Change detection outputs:
□ □ □ □ □ □ □
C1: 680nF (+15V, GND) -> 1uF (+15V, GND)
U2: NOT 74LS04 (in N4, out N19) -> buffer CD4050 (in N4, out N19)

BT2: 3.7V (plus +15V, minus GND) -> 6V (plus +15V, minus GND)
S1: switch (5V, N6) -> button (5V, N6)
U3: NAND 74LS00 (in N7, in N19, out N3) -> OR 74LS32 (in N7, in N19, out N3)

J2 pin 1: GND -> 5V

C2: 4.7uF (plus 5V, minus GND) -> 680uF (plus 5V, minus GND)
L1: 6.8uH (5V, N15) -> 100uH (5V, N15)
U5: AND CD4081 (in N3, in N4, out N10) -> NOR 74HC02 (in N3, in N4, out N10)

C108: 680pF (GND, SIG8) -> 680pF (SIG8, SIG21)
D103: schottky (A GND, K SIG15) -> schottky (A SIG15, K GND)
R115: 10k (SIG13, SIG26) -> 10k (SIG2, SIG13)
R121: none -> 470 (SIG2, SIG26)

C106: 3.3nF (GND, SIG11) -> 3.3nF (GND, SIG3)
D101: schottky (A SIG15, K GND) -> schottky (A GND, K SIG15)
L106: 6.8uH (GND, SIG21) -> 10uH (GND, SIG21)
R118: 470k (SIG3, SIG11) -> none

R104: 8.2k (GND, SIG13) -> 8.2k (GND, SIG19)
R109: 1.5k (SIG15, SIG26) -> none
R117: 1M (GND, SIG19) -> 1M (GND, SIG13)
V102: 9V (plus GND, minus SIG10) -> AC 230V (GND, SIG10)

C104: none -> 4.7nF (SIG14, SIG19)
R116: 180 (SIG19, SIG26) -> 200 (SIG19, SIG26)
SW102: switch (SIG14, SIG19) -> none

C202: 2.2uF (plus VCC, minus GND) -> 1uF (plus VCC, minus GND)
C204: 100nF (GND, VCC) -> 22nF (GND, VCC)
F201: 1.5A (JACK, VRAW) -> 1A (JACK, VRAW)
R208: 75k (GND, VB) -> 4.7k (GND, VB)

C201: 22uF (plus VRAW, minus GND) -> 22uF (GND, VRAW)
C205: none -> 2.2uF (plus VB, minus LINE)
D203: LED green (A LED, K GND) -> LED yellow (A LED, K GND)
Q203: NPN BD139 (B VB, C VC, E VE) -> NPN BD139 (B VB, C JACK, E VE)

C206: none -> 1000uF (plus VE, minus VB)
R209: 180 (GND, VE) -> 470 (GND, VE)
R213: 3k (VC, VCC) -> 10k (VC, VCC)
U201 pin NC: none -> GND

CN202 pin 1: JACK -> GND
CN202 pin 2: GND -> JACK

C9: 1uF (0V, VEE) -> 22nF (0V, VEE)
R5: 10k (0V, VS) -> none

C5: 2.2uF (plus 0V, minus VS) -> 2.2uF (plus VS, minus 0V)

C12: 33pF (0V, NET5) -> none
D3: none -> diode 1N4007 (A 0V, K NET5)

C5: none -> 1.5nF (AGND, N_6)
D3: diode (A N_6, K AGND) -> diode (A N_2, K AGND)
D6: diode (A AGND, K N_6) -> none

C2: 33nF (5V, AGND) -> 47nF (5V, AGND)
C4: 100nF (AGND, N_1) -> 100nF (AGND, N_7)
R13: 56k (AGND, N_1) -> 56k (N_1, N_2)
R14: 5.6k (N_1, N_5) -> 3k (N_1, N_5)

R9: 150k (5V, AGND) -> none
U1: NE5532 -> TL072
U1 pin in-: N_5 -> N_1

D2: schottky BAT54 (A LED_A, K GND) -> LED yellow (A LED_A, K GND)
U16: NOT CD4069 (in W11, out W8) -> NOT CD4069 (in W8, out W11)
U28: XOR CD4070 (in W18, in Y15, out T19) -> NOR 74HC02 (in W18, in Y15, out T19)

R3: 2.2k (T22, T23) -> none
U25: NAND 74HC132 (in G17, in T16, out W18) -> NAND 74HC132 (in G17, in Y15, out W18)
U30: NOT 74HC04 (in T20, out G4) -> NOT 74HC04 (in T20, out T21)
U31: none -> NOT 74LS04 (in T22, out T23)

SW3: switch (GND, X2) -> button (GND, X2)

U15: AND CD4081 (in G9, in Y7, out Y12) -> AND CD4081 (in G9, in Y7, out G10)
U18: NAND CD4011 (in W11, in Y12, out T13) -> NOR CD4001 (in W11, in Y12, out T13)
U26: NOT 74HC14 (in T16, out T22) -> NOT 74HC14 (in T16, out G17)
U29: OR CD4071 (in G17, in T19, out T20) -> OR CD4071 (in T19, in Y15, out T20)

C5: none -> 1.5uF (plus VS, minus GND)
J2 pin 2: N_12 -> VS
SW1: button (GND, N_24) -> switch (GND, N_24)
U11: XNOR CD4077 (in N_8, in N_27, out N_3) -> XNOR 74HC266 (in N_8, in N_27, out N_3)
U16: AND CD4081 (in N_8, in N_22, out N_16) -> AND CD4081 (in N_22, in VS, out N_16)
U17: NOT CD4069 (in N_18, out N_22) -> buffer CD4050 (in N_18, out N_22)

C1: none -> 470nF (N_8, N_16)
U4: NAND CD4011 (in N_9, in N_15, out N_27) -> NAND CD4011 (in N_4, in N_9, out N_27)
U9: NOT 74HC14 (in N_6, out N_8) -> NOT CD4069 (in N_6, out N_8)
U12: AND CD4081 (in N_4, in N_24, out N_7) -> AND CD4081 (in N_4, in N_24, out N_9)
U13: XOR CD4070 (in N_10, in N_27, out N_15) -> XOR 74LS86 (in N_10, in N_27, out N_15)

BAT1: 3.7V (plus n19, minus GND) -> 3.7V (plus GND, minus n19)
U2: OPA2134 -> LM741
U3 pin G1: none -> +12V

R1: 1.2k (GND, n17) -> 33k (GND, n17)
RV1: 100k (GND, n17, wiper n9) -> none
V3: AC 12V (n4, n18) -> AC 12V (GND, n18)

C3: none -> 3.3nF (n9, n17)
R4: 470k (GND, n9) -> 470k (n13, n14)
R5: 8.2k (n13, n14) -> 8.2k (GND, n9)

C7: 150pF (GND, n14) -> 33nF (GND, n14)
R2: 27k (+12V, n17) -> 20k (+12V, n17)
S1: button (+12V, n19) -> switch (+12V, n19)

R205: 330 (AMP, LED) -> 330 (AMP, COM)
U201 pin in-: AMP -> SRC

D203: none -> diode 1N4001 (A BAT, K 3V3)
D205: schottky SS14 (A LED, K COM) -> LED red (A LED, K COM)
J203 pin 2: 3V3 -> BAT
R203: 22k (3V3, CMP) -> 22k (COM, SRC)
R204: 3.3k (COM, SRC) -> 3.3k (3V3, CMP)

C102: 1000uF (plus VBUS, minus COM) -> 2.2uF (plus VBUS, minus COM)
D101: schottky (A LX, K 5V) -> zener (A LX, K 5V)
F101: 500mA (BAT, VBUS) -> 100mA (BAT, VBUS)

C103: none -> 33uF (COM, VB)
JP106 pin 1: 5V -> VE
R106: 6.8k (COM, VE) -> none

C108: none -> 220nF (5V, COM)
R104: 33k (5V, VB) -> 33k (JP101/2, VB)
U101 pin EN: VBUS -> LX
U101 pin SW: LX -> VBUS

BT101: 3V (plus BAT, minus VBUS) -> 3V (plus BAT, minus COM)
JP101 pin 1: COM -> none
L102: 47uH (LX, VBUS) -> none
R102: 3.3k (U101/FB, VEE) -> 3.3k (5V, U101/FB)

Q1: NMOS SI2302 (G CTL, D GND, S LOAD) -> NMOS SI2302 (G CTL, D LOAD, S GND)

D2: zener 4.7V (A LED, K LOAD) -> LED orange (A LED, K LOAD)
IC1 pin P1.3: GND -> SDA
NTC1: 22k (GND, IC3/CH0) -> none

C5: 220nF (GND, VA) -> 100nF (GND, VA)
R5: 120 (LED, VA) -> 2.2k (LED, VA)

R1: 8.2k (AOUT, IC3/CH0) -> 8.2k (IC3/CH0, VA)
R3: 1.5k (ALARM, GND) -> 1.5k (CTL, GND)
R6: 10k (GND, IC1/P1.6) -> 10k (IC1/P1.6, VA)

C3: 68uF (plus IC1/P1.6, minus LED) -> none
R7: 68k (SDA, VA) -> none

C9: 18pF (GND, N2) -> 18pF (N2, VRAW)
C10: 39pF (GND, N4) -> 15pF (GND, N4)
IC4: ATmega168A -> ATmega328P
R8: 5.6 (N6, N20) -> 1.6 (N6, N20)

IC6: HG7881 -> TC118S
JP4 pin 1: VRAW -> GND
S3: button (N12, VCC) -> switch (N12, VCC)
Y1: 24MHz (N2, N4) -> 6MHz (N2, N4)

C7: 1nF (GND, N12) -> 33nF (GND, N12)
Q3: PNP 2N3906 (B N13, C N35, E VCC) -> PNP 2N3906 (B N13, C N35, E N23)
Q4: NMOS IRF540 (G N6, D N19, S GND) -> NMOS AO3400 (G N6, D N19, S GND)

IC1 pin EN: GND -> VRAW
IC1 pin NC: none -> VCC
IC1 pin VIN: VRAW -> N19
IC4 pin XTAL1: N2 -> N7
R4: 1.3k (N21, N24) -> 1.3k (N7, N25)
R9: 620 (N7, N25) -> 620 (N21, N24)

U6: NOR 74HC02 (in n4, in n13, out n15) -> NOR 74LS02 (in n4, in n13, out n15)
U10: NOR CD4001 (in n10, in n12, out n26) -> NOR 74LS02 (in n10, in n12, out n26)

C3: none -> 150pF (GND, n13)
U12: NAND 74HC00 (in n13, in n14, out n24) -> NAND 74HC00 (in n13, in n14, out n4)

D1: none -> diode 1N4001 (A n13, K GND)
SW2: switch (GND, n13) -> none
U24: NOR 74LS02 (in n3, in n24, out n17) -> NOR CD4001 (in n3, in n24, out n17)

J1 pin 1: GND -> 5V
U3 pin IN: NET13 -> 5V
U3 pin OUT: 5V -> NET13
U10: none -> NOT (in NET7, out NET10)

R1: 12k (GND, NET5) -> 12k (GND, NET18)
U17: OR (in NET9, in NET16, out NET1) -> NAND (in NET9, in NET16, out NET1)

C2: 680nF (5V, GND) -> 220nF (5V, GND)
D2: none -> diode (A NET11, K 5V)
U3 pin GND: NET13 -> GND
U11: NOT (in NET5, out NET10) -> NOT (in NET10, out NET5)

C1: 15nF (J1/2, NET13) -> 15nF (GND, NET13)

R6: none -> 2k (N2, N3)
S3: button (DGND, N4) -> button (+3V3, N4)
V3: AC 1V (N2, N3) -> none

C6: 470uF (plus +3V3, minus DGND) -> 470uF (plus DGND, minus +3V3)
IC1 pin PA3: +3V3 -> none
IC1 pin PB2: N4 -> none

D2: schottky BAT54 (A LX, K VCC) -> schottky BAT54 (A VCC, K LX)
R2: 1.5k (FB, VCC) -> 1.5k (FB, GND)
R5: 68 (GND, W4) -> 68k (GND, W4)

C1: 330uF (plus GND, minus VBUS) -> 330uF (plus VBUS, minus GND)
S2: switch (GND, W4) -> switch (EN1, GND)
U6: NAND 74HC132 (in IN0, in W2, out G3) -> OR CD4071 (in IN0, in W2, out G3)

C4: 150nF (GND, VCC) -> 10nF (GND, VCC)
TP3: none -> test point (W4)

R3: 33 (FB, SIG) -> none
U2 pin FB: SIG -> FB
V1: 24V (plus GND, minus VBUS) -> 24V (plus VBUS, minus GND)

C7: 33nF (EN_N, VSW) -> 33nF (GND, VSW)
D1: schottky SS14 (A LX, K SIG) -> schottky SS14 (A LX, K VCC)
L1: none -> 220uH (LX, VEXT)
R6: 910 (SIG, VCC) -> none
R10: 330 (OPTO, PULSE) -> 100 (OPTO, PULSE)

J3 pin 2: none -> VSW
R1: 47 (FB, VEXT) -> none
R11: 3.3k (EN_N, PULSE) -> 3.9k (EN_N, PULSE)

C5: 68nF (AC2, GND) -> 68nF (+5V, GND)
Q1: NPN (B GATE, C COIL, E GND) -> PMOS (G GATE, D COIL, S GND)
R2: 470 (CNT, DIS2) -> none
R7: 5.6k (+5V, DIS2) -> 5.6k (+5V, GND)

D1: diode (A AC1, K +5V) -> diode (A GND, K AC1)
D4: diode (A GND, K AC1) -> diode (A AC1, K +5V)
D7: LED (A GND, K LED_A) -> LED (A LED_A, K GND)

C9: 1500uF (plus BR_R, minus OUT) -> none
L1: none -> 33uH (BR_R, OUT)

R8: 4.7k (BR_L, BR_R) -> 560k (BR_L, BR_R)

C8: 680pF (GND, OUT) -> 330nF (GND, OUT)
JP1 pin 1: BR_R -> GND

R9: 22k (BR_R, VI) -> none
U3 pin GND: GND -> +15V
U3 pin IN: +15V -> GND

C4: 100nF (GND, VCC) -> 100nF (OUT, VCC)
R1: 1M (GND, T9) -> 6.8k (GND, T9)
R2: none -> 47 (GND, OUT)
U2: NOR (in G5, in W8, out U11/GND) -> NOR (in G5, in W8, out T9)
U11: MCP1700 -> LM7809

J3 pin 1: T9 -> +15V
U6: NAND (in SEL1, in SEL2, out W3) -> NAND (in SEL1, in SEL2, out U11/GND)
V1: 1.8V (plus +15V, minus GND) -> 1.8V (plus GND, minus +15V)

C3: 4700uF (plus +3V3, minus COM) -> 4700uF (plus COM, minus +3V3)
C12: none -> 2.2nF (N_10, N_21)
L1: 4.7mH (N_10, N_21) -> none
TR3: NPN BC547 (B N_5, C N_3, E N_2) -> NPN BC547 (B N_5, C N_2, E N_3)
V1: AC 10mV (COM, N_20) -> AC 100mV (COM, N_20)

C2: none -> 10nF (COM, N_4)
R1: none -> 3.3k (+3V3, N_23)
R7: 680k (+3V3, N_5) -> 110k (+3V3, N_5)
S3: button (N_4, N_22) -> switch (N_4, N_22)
□ □ □ □ □ □ □
### Task to complete
Once the line with "R11: 3.3k (EN_N, PULSE) -> 3.9k (EN_N, PULSE)" is found, transcribe it and each line after it through the final line of the entries, exactly and only.

### Written response
R11: 3.3k (EN_N, PULSE) -> 3.9k (EN_N, PULSE)

C5: 68nF (AC2, GND) -> 68nF (+5V, GND)
Q1: NPN (B GATE, C COIL, E GND) -> PMOS (G GATE, D COIL, S GND)
R2: 470 (CNT, DIS2) -> none
R7: 5.6k (+5V, DIS2) -> 5.6k (+5V, GND)

D1: diode (A AC1, K +5V) -> diode (A GND, K AC1)
D4: diode (A GND, K AC1) -> diode (A AC1, K +5V)
D7: LED (A GND, K LED_A) -> LED (A LED_A, K GND)

C9: 1500uF (plus BR_R, minus OUT) -> none
L1: none -> 33uH (BR_R, OUT)

R8: 4.7k (BR_L, BR_R) -> 560k (BR_L, BR_R)

C8: 680pF (GND, OUT) -> 330nF (GND, OUT)
JP1 pin 1: BR_R -> GND

R9: 22k (BR_R, VI) -> none
U3 pin GND: GND -> +15V
U3 pin IN: +15V -> GND

C4: 100nF (GND, VCC) -> 100nF (OUT, VCC)
R1: 1M (GND, T9) -> 6.8k (GND, T9)
R2: none -> 47 (GND, OUT)
U2: NOR (in G5, in W8, out U11/GND) -> NOR (in G5, in W8, out T9)
U11: MCP1700 -> LM7809

J3 pin 1: T9 -> +15V
U6: NAND (in SEL1, in SEL2, out W3) -> NAND (in SEL1, in SEL2, out U11/GND)
V1: 1.8V (plus +15V, minus GND) -> 1.8V (plus GND, minus +15V)

C3: 4700uF (plus +3V3, minus COM) -> 4700uF (plus COM, minus +3V3)
C12: none -> 2.2nF (N_10, N_21)
L1: 4.7mH (N_10, N_21) -> none
TR3: NPN BC547 (B N_5, C N_3, E N_2) -> NPN BC547 (B N_5, C N_2, E N_3)
V1: AC 10mV (COM, N_20) -> AC 100mV (COM, N_20)

C2: none -> 10nF (COM, N_4)
R1: none -> 3.3k (+3V3, N_23)
R7: 680k (+3V3, N_5) -> 110k (+3V3, N_5)
S3: button (N_4, N_22) -> switch (N_4, N_22)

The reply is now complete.